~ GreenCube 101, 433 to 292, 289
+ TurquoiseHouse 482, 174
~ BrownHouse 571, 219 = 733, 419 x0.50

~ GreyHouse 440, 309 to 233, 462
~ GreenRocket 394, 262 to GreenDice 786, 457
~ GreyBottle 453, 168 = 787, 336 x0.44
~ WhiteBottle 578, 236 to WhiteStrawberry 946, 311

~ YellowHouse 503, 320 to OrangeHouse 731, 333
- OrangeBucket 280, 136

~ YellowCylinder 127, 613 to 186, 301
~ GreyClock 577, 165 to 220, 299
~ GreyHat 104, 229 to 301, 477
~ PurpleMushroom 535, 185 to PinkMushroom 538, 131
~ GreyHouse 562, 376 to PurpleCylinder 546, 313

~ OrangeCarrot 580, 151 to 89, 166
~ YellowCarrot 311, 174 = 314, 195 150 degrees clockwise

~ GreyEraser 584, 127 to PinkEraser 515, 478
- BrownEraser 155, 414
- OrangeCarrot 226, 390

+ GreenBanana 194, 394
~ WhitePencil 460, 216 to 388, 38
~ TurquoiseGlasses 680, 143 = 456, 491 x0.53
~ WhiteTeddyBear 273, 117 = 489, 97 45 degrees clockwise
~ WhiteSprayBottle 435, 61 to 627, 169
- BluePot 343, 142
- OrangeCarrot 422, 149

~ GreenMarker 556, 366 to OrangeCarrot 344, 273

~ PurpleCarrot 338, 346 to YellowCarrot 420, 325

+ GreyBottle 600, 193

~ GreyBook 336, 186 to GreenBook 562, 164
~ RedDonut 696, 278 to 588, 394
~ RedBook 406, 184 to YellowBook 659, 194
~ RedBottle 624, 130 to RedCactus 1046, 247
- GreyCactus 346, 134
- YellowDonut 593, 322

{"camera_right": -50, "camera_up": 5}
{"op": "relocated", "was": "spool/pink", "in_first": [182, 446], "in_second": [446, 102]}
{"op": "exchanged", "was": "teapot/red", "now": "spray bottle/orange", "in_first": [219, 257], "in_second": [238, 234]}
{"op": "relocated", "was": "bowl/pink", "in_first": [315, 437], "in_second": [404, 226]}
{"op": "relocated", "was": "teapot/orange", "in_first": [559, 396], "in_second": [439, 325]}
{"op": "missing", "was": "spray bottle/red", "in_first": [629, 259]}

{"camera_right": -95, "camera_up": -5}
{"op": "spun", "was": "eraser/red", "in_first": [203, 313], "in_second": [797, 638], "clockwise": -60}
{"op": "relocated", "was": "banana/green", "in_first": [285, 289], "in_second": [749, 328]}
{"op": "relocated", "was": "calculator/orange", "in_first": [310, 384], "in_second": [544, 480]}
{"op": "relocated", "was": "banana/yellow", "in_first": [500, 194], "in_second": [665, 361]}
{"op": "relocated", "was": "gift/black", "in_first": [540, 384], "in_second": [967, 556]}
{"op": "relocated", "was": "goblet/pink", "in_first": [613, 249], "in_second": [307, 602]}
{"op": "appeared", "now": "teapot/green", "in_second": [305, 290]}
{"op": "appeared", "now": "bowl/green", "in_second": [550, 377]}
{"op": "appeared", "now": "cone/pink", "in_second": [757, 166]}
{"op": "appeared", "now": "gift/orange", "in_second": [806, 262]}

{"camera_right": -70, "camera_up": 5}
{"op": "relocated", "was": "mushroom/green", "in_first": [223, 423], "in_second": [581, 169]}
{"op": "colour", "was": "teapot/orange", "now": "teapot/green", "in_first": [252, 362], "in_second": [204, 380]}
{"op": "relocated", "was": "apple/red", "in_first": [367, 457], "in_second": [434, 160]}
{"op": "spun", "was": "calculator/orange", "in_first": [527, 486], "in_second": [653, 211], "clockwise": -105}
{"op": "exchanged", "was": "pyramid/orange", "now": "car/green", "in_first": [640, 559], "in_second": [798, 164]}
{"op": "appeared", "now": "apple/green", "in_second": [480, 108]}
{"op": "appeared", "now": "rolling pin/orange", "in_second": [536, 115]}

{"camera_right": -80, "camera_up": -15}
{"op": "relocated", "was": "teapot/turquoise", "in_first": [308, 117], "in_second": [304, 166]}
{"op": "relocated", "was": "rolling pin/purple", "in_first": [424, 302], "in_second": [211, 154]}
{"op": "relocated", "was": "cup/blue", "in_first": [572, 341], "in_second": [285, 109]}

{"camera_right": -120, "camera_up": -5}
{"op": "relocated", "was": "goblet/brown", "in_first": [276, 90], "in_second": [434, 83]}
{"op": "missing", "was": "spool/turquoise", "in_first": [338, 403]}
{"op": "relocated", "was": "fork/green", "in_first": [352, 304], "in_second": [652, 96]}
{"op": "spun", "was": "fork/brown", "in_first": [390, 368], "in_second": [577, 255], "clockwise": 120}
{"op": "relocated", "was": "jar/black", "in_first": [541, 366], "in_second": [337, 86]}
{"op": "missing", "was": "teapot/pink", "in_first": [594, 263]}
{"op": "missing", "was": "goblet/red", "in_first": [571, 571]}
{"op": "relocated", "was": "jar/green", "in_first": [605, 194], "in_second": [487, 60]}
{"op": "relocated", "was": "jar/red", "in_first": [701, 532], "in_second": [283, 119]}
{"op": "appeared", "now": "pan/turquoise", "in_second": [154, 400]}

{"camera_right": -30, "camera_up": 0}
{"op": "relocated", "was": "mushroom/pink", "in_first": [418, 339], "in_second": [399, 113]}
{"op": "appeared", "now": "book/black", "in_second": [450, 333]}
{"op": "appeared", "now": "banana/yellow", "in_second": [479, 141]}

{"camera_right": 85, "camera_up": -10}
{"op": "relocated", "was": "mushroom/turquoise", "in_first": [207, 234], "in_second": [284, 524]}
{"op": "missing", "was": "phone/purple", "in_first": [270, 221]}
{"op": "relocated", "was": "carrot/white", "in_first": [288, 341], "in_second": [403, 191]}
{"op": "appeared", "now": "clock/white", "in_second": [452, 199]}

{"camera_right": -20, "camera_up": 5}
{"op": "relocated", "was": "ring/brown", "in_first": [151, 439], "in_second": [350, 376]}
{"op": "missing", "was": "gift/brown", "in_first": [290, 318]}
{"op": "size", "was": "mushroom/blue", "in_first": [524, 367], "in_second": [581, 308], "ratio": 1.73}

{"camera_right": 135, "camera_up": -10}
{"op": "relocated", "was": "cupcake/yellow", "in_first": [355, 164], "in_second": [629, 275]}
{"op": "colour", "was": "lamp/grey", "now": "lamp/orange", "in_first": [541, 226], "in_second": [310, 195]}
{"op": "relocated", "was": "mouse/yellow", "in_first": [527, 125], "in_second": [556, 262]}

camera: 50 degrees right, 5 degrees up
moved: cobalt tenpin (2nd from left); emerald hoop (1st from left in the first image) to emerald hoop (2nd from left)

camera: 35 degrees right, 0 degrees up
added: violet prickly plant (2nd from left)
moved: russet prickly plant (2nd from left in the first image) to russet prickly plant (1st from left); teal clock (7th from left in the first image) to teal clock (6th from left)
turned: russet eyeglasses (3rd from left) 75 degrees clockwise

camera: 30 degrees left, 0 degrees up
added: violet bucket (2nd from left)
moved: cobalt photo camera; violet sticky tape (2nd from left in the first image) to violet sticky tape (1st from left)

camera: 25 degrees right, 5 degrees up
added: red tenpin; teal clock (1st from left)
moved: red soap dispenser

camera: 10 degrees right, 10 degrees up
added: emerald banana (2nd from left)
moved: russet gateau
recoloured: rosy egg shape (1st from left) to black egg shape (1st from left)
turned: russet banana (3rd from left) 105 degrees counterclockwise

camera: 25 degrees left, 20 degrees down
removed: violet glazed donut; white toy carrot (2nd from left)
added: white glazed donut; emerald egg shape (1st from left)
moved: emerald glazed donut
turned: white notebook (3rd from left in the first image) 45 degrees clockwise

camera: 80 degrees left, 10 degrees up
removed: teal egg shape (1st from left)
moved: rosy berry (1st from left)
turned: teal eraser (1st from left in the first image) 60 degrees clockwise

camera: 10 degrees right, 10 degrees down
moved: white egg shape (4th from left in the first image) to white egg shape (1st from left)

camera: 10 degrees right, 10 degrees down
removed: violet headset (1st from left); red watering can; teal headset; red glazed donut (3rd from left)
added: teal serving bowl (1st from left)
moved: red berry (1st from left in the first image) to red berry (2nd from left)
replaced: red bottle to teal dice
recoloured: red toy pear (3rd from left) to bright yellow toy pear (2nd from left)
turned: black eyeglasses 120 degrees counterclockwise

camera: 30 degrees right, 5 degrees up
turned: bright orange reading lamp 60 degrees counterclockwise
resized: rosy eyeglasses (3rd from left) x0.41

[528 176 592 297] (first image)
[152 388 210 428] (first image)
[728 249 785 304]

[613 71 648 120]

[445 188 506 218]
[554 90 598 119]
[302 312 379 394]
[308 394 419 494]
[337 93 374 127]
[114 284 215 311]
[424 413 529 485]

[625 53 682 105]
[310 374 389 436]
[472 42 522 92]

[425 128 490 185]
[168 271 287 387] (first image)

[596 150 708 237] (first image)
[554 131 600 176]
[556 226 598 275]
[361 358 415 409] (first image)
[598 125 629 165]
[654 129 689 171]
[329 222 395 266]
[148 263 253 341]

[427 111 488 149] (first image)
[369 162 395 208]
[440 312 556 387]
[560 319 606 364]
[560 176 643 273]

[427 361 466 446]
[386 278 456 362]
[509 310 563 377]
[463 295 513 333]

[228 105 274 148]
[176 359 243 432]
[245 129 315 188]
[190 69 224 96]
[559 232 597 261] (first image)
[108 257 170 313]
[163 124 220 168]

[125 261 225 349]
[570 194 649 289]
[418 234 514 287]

What the task requires ▸ Please transcribe only the lines in the records above running from the line that has "moved: white egg" through the line that has "[427 111 488 149] (first image)", both included, exactly as they appear.

Output for this exercise ▸
moved: white egg shape (4th from left in the first image) to white egg shape (1st from left)

camera: 10 degrees right, 10 degrees down
removed: violet headset (1st from left); red watering can; teal headset; red glazed donut (3rd from left)
added: teal serving bowl (1st from left)
moved: red berry (1st from left in the first image) to red berry (2nd from left)
replaced: red bottle to teal dice
recoloured: red toy pear (3rd from left) to bright yellow toy pear (2nd from left)
turned: black eyeglasses 120 degrees counterclockwise

camera: 30 degrees right, 5 degrees up
turned: bright orange reading lamp 60 degrees counterclockwise
resized: rosy eyeglasses (3rd from left) x0.41

[528 176 592 297] (first image)
[152 388 210 428] (first image)
[728 249 785 304]

[613 71 648 120]

[445 188 506 218]
[554 90 598 119]
[302 312 379 394]
[308 394 419 494]
[337 93 374 127]
[114 284 215 311]
[424 413 529 485]

[625 53 682 105]
[310 374 389 436]
[472 42 522 92]

[425 128 490 185]
[168 271 287 387] (first image)

[596 150 708 237] (first image)
[554 131 600 176]
[556 226 598 275]
[361 358 415 409] (first image)
[598 125 629 165]
[654 129 689 171]
[329 222 395 266]
[148 263 253 341]

[427 111 488 149] (first image)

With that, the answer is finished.